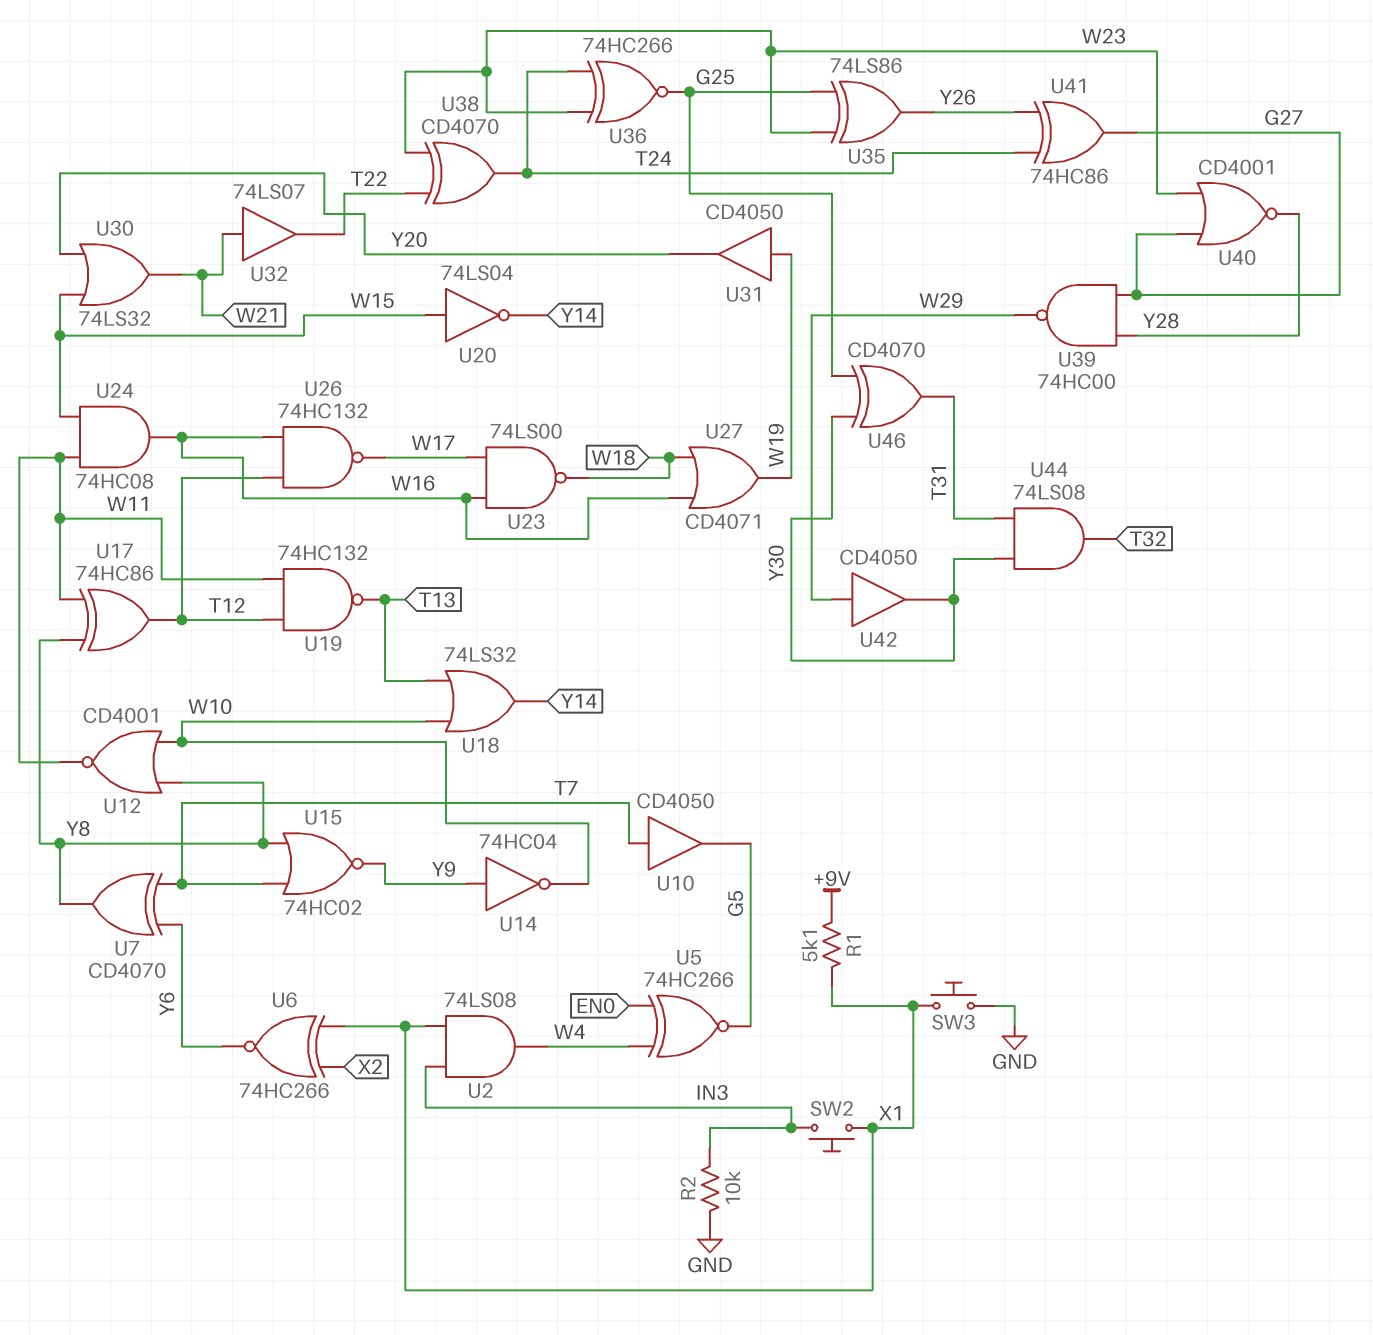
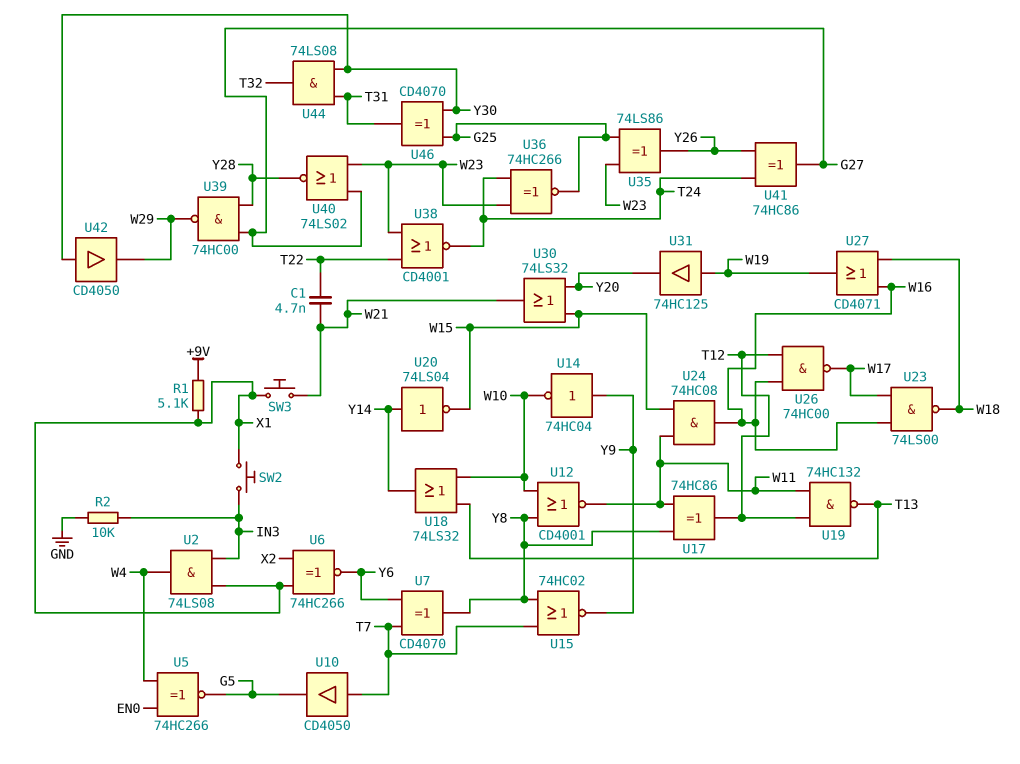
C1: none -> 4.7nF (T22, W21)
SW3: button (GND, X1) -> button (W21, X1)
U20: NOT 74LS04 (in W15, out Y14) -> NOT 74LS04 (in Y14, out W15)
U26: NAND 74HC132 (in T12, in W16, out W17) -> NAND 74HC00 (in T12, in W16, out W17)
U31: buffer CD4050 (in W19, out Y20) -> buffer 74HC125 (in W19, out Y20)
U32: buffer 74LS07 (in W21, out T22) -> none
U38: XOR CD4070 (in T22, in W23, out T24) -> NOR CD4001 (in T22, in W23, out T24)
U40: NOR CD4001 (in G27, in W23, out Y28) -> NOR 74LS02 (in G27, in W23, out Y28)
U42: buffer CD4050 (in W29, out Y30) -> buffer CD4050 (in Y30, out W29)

* [Task requirements]: In your transcription of the listing above, match each line exactly and include no pictures.

* [Reply to the exercise]:
C1: none -> 4.7nF (T22, W21)
SW3: button (GND, X1) -> button (W21, X1)
U20: NOT 74LS04 (in W15, out Y14) -> NOT 74LS04 (in Y14, out W15)
U26: NAND 74HC132 (in T12, in W16, out W17) -> NAND 74HC00 (in T12, in W16, out W17)
U31: buffer CD4050 (in W19, out Y20) -> buffer 74HC125 (in W19, out Y20)
U32: buffer 74LS07 (in W21, out T22) -> none
U38: XOR CD4070 (in T22, in W23, out T24) -> NOR CD4001 (in T22, in W23, out T24)
U40: NOR CD4001 (in G27, in W23, out Y28) -> NOR 74LS02 (in G27, in W23, out Y28)
U42: buffer CD4050 (in W29, out Y30) -> buffer CD4050 (in Y30, out W29)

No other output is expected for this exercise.